Exercise directions: Give back all of the data exactly, with every picture omitted.

* * * * *

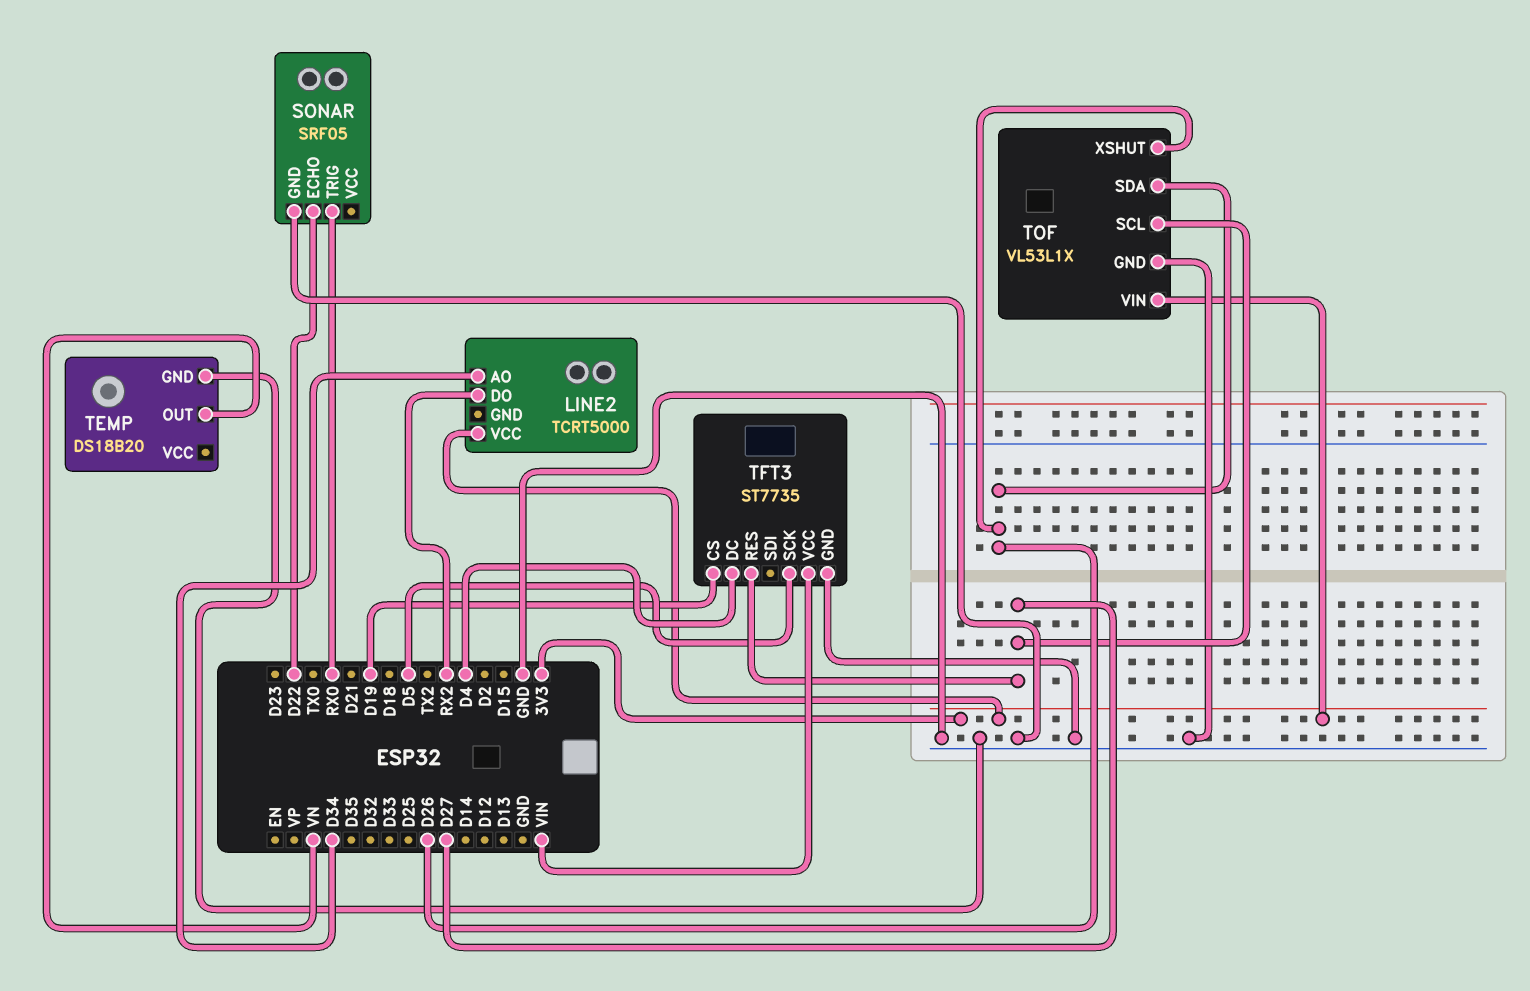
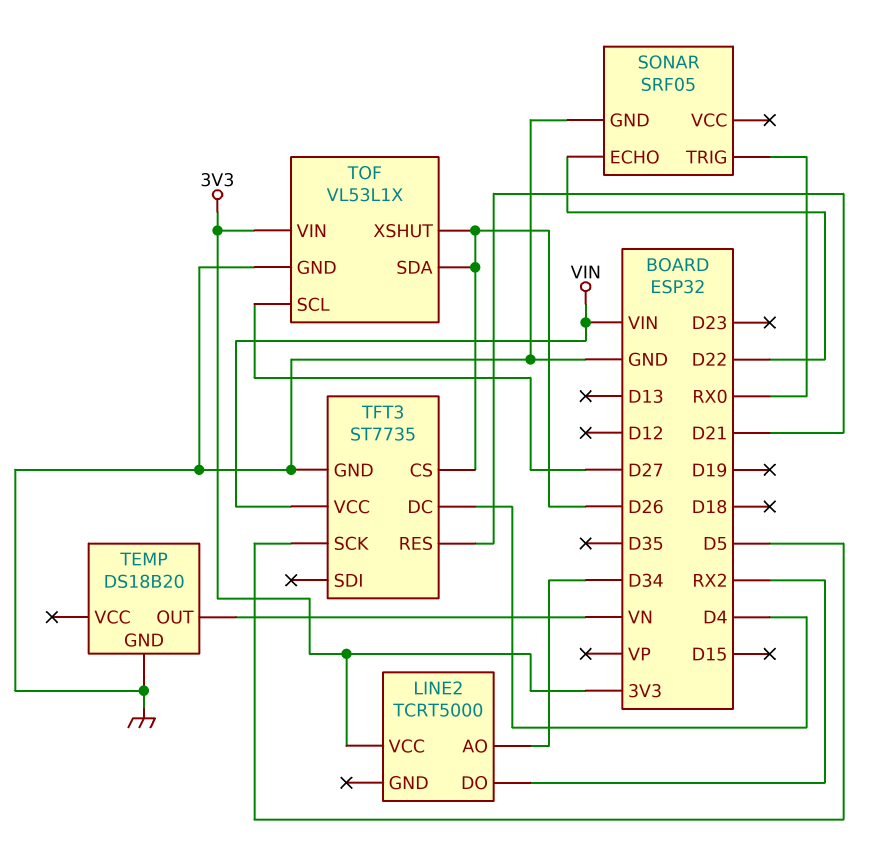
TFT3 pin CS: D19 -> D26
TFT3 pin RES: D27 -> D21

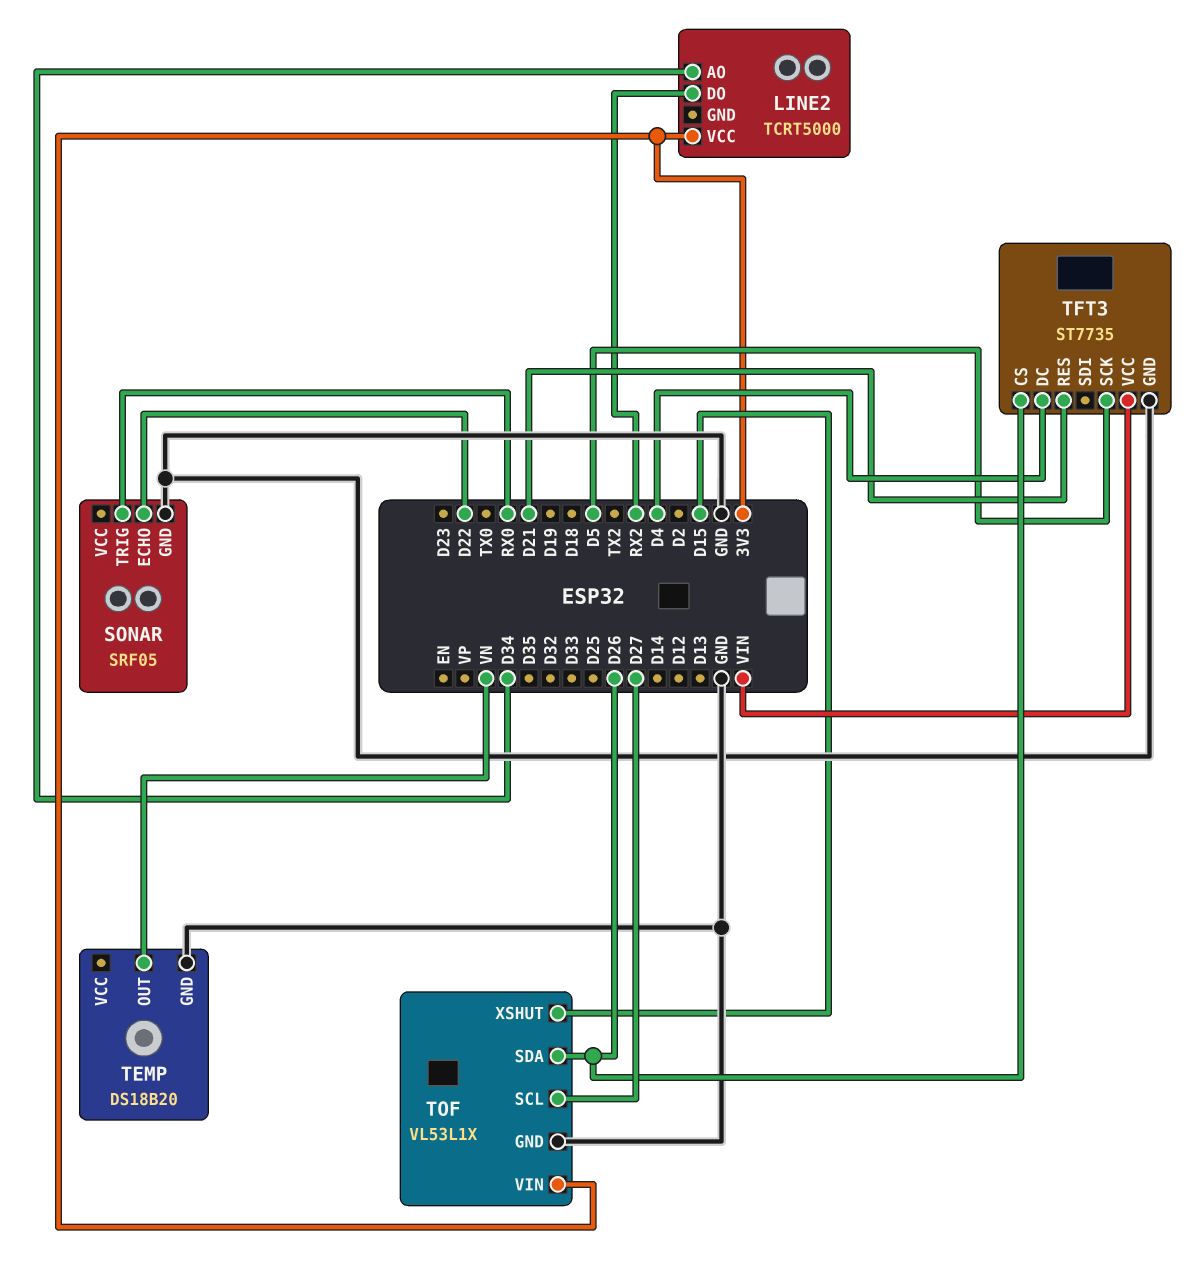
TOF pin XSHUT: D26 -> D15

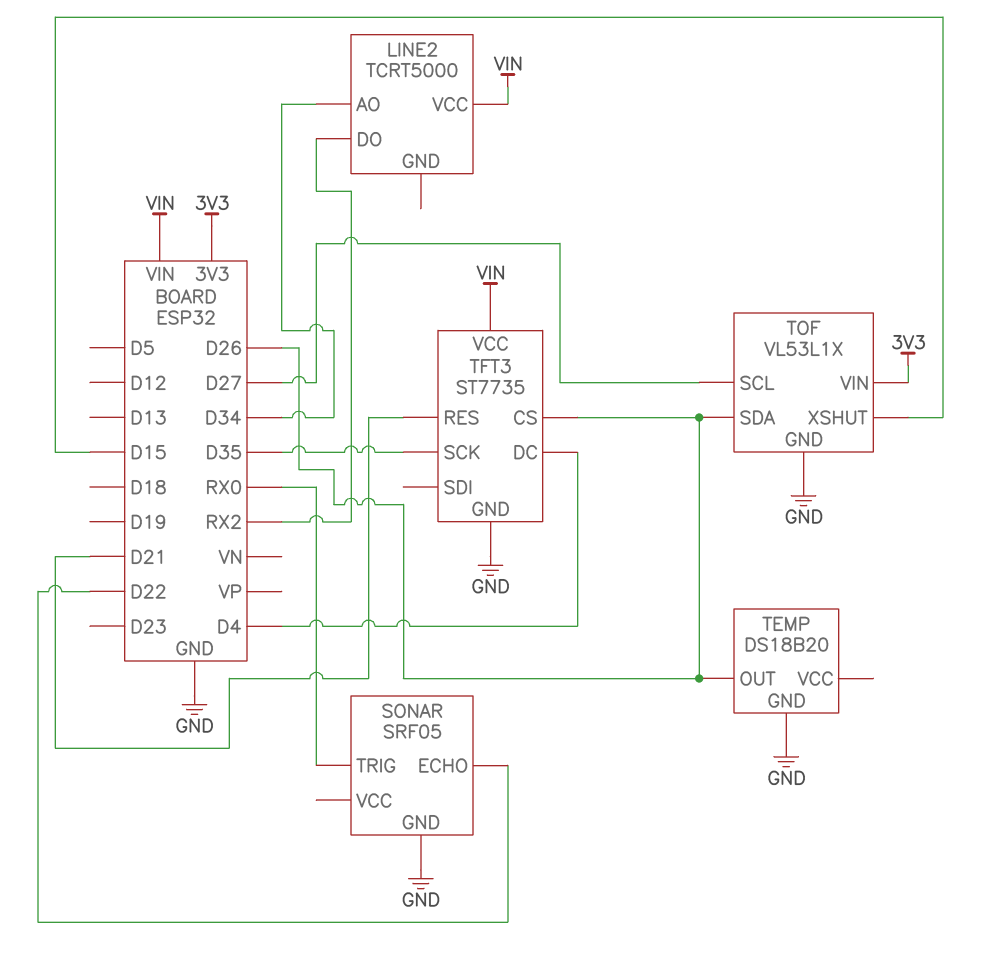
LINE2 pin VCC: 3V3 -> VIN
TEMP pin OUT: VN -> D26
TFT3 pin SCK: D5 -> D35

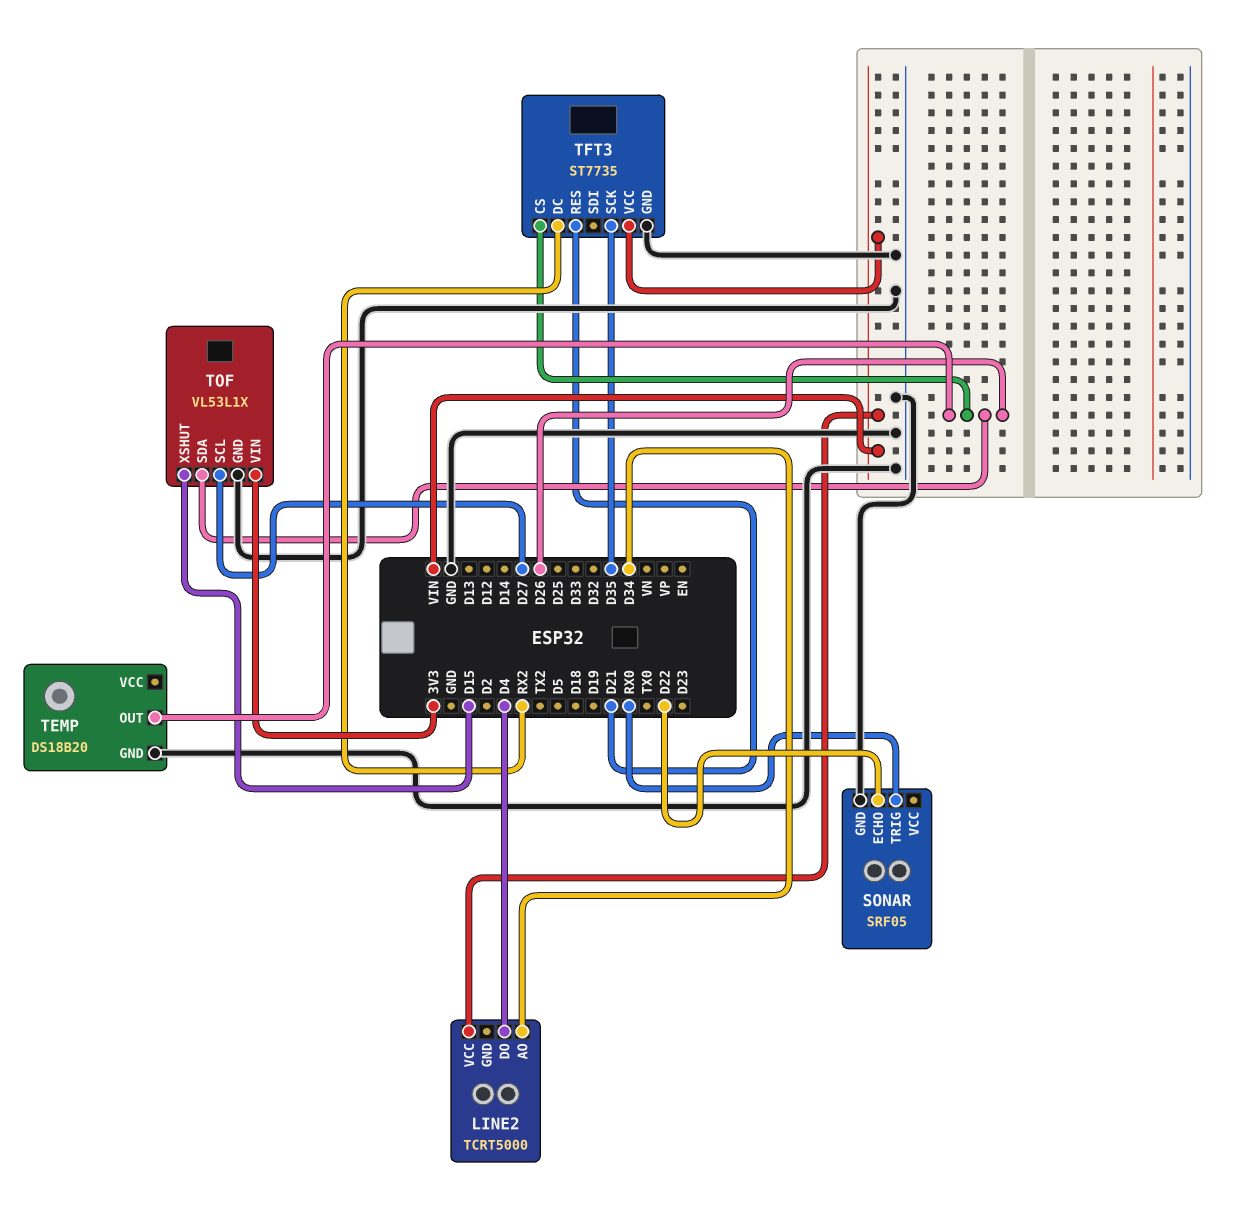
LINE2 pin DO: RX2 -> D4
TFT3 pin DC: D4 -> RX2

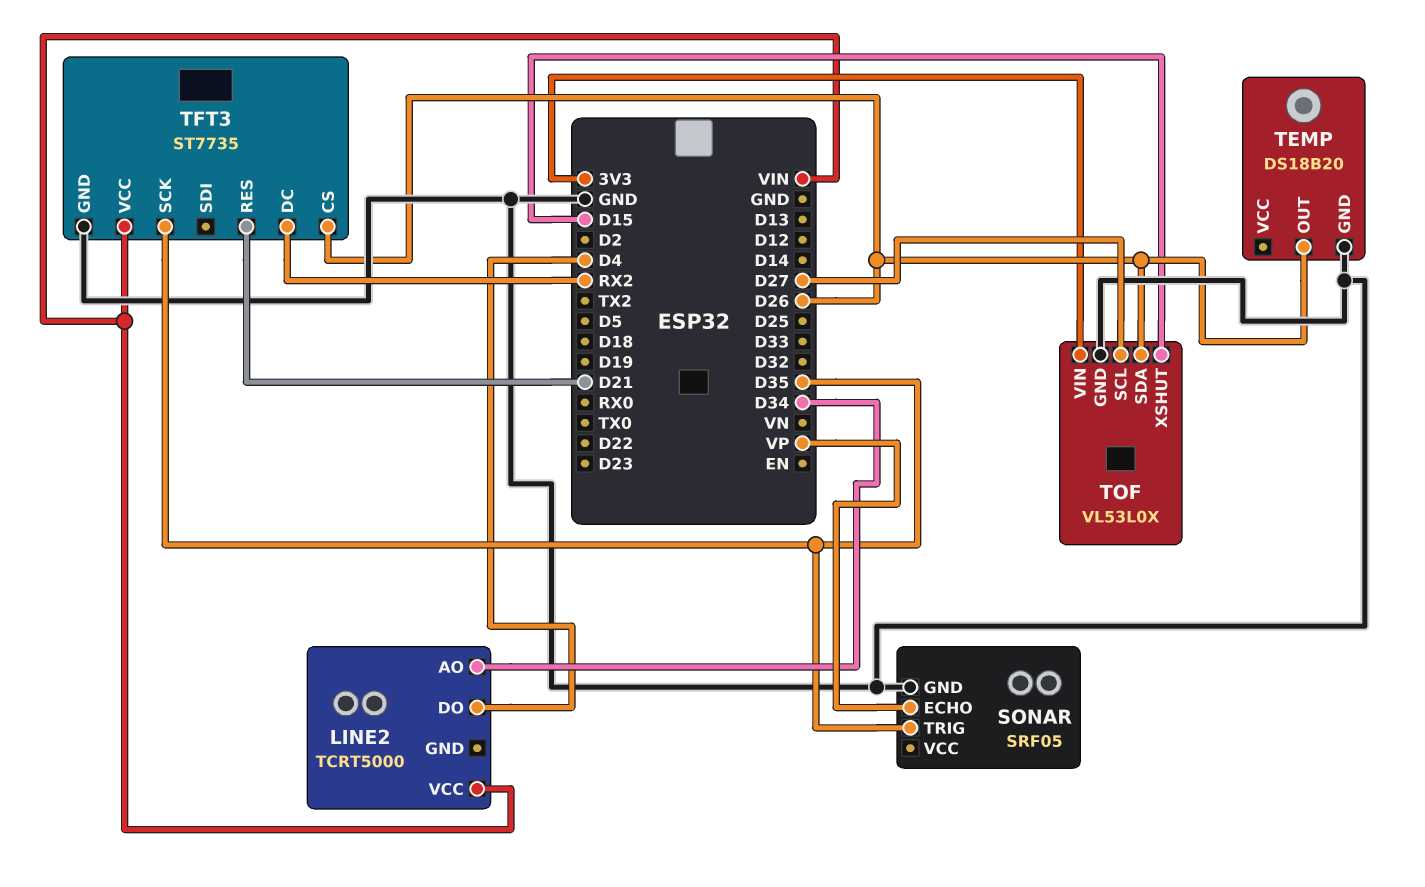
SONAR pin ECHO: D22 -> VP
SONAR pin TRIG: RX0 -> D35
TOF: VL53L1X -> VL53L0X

* * * * *

Solution to the exercise:
TFT3 pin CS: D19 -> D26
TFT3 pin RES: D27 -> D21

TOF pin XSHUT: D26 -> D15

LINE2 pin VCC: 3V3 -> VIN
TEMP pin OUT: VN -> D26
TFT3 pin SCK: D5 -> D35

LINE2 pin DO: RX2 -> D4
TFT3 pin DC: D4 -> RX2

SONAR pin ECHO: D22 -> VP
SONAR pin TRIG: RX0 -> D35
TOF: VL53L1X -> VL53L0X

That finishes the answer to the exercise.